» **MATERIAL FOR THIS EXERCISE**:
^^^^

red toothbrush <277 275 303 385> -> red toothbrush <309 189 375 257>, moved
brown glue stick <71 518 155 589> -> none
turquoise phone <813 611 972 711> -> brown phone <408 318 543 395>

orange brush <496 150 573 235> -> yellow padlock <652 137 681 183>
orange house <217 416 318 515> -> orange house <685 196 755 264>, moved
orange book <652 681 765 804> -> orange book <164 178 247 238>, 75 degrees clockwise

^^^^

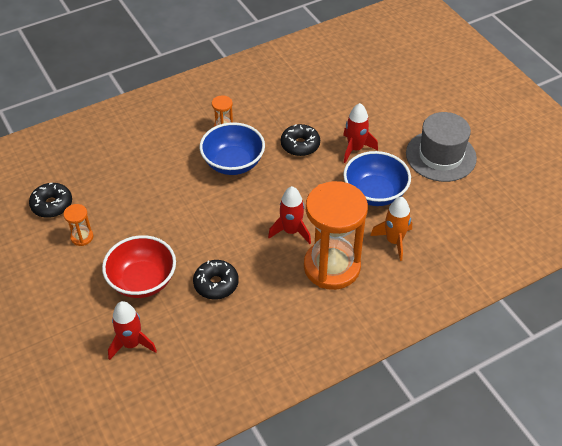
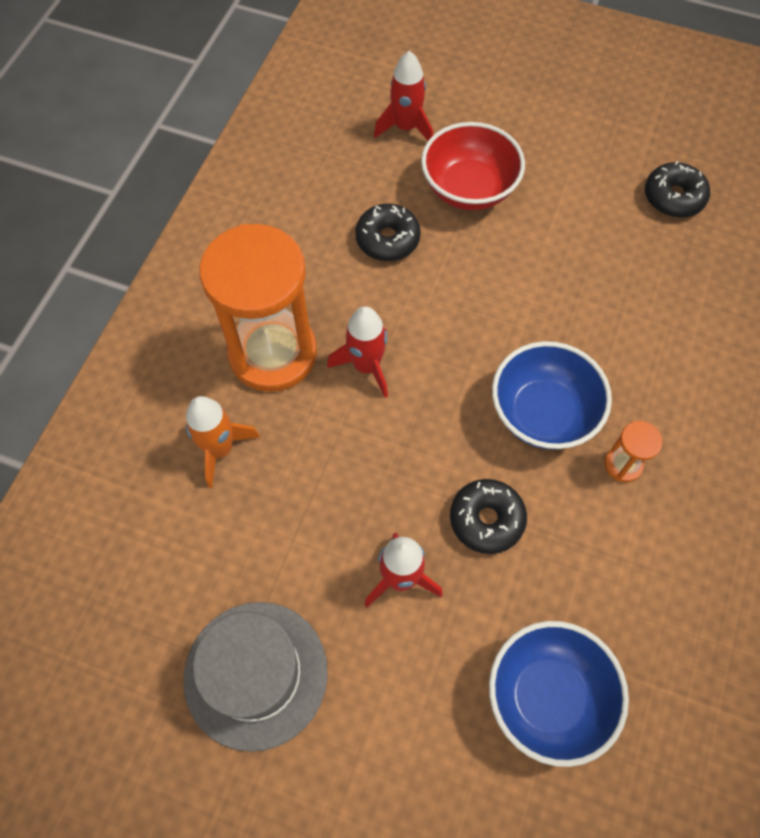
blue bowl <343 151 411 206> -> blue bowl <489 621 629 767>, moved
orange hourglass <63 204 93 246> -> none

^^^^

» **DESCRIPTION OF THE TASK**: When you reach the line with "red toothbrush <277" in the records above, start writing out lines exactly, and stop once the line with "brown glue stick <71 518 155 589> -> none" has been written; include nothing else.

» **RESPONSE TO THE TASK**:
red toothbrush <277 275 303 385> -> red toothbrush <309 189 375 257>, moved
brown glue stick <71 518 155 589> -> none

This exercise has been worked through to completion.